> **EXERCISE GOAL**: Each line starting at the one that contains "(491, 285) = (679, 169): white" and ending at the one that contains "(608, 353) = (801, 70): white" must be returned exactly, and the rest of the listing is left out.

> **DATA PROVIDED**:

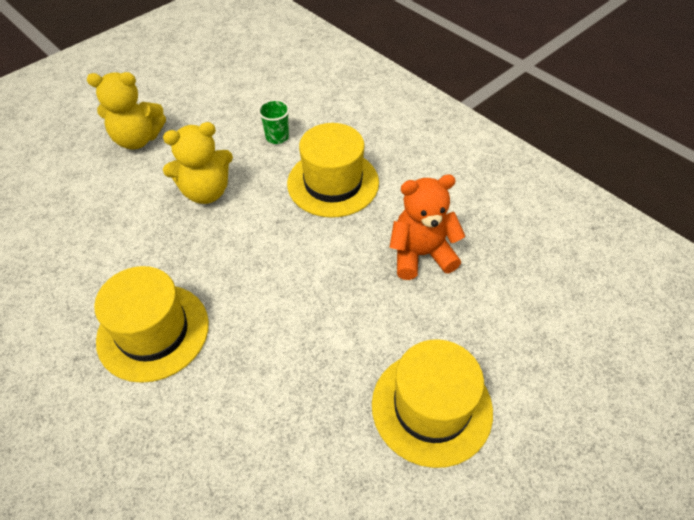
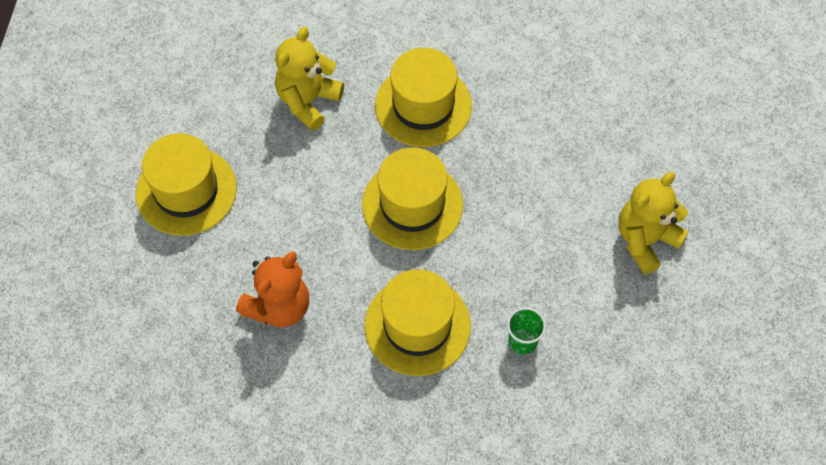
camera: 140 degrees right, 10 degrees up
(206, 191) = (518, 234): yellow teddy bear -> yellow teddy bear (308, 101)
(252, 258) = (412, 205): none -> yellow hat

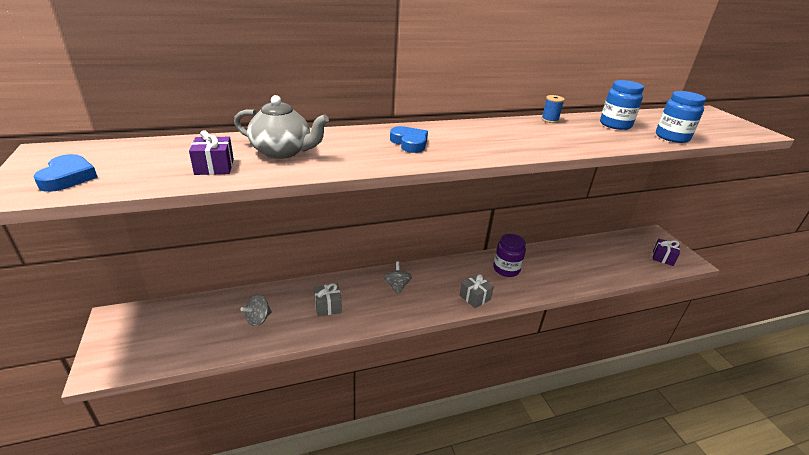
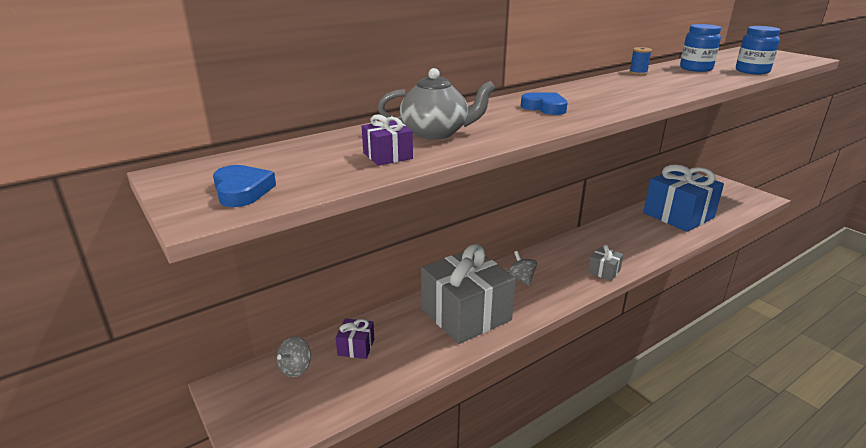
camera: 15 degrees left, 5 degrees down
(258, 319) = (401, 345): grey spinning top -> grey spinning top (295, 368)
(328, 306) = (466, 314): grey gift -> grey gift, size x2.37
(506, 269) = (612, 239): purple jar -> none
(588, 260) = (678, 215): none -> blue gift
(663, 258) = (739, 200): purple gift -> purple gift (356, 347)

--

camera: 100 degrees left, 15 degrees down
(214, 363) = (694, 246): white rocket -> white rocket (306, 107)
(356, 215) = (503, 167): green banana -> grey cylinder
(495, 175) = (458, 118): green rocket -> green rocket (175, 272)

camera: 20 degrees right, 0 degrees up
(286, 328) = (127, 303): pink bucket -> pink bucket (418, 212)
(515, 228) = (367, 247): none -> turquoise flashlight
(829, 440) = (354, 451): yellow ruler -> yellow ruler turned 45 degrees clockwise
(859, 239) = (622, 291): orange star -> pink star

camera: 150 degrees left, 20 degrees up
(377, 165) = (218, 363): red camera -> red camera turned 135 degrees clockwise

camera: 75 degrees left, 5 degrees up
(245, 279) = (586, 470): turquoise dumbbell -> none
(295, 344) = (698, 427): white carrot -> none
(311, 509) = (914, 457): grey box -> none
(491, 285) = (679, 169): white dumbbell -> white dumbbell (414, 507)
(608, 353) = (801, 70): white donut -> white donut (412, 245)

> **FINISHED TASK**:
(491, 285) = (679, 169): white dumbbell -> white dumbbell (414, 507)
(608, 353) = (801, 70): white donut -> white donut (412, 245)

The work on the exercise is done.